**Your instructions**
Once you find the line with "tumbler in pure" in the entries below, return exactly every line from it through the line with "tumbler in leaf-green".

**The input**
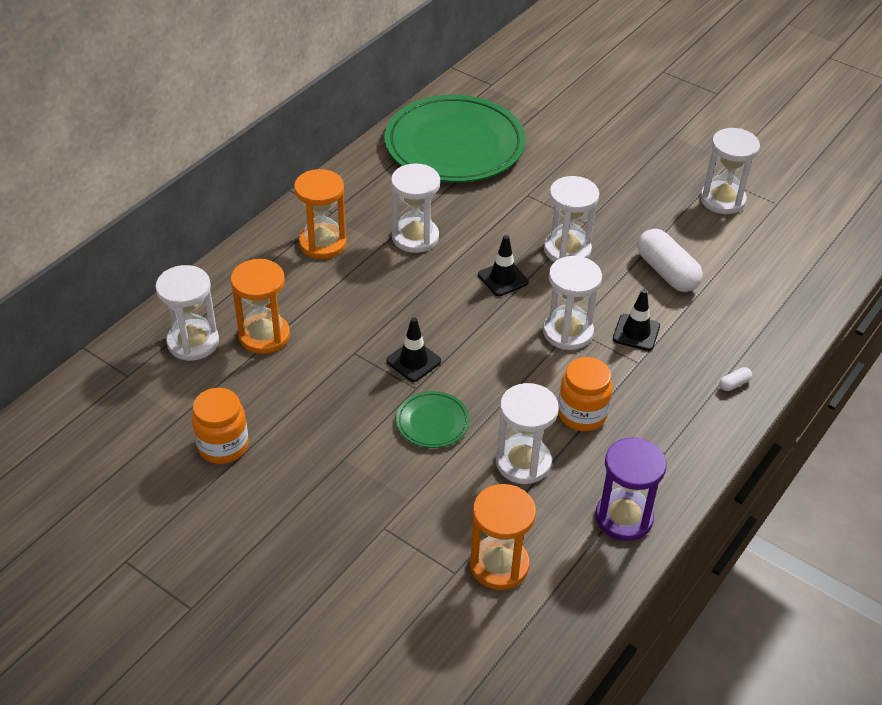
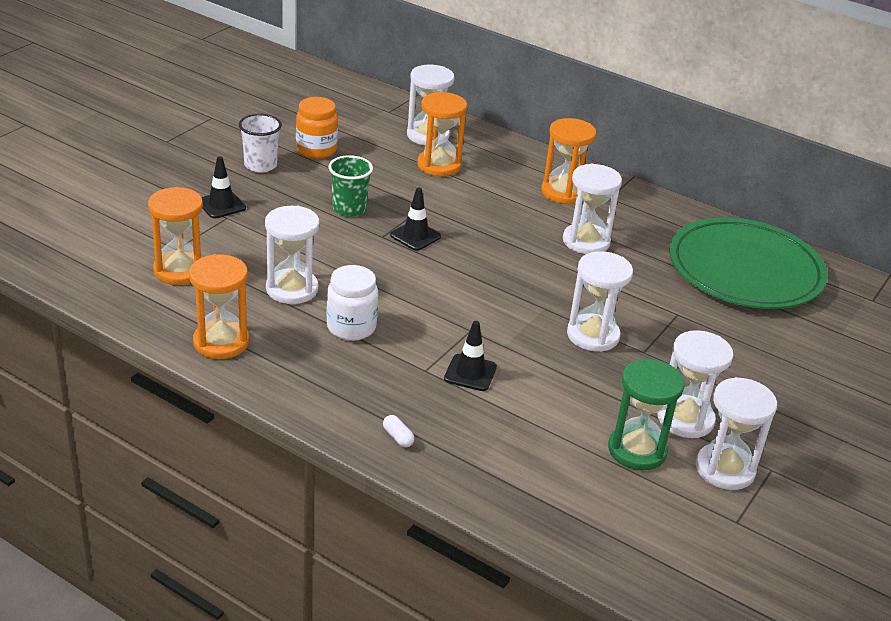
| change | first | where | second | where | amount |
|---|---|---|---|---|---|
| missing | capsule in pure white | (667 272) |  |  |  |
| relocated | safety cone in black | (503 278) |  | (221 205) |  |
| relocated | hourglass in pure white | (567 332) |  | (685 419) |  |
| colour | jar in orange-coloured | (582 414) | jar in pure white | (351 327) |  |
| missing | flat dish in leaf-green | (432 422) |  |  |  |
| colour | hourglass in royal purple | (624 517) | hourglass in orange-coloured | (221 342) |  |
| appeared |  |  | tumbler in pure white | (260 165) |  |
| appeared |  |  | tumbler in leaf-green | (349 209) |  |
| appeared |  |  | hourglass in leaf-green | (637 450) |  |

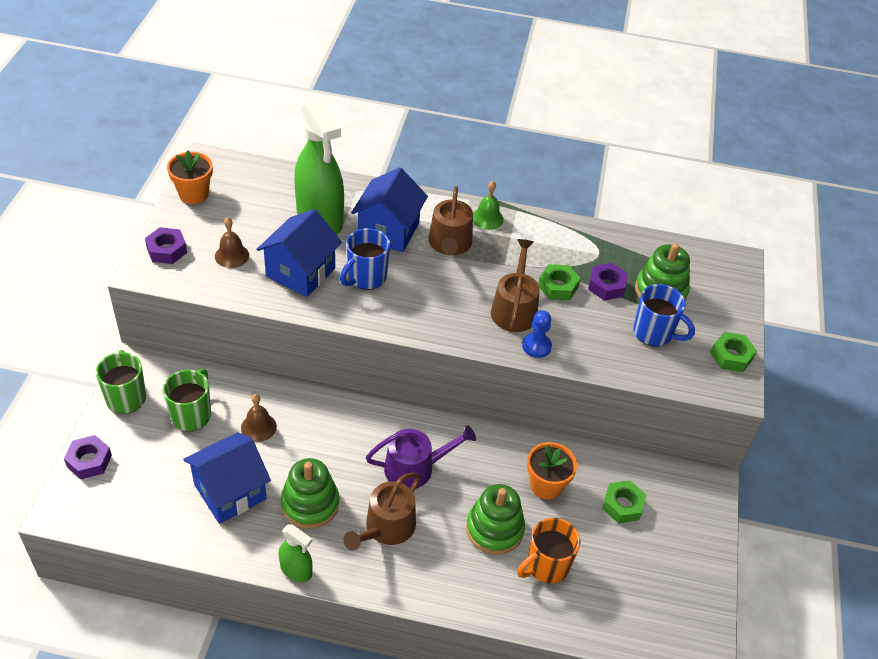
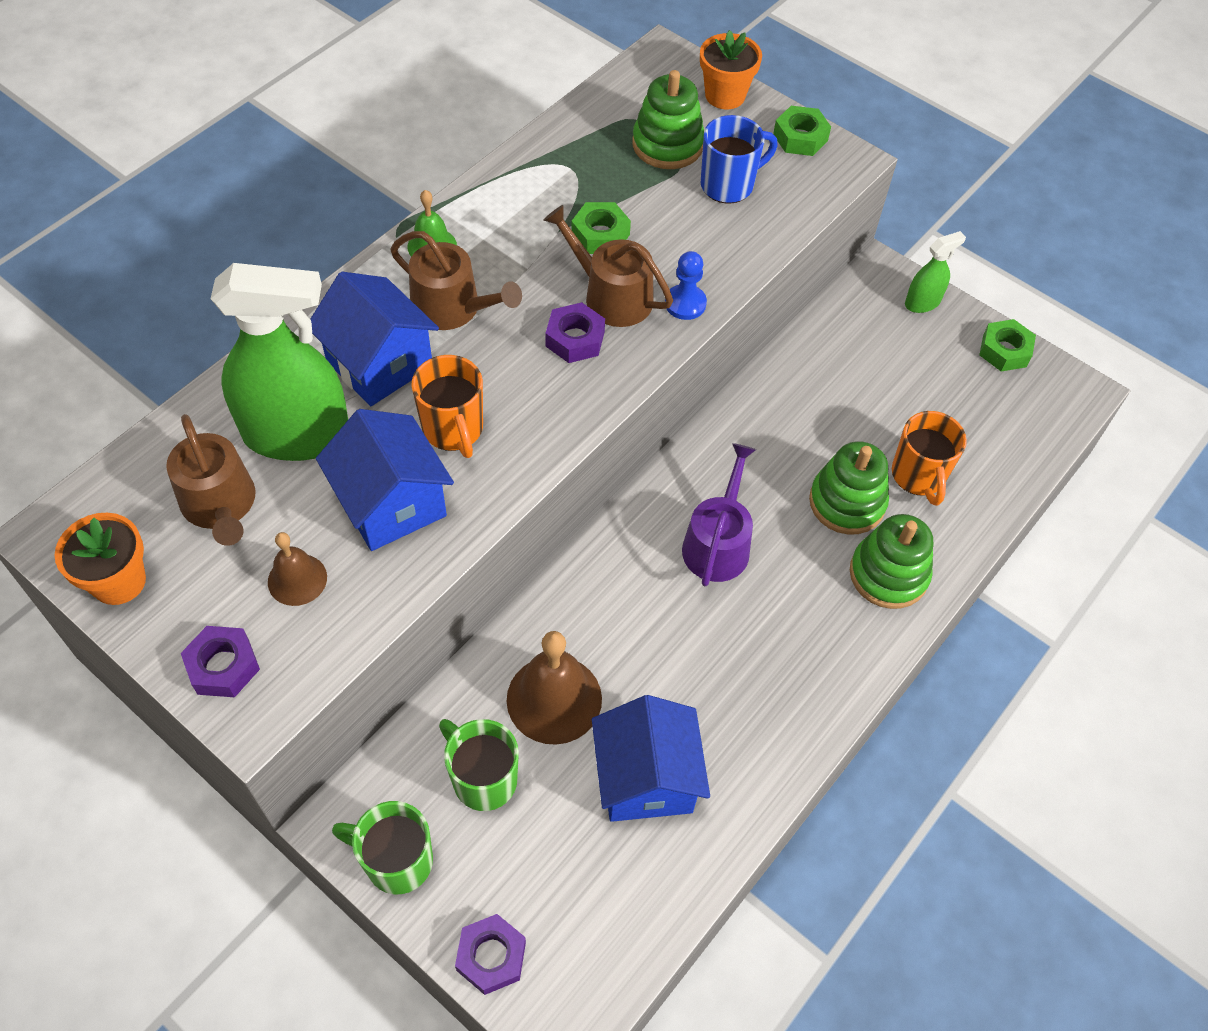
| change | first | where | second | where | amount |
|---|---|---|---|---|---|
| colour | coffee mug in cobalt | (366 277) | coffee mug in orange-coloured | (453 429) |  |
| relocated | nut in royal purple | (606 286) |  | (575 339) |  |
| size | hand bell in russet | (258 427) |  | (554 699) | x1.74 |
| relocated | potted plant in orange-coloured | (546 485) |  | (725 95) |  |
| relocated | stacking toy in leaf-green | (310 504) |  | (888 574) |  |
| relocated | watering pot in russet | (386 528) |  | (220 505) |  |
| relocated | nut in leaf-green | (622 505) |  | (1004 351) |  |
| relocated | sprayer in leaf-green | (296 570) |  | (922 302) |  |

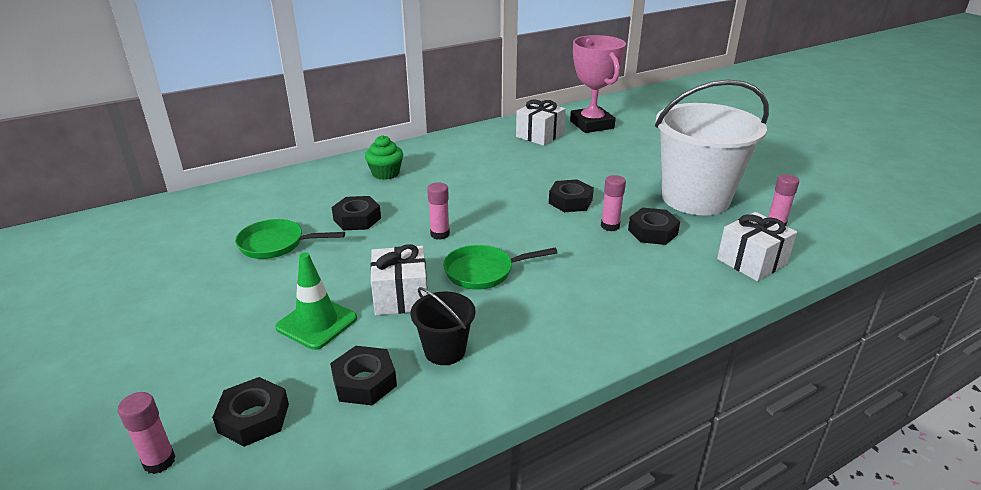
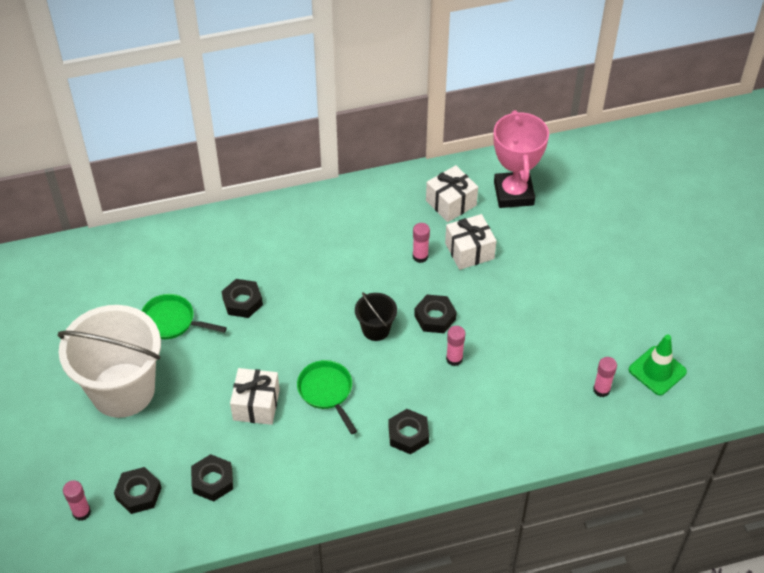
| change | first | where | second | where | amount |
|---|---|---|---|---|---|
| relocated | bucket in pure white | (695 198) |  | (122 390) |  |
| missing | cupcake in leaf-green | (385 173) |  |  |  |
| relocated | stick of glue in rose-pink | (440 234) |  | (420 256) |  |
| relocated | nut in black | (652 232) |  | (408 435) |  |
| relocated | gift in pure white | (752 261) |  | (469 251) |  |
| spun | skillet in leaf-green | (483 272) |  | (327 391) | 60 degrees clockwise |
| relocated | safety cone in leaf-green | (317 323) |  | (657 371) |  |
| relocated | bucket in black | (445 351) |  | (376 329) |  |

**Task output**
| appeared |  |  | tumbler in pure white | (260 165) |  |
| appeared |  |  | tumbler in leaf-green | (349 209) |  |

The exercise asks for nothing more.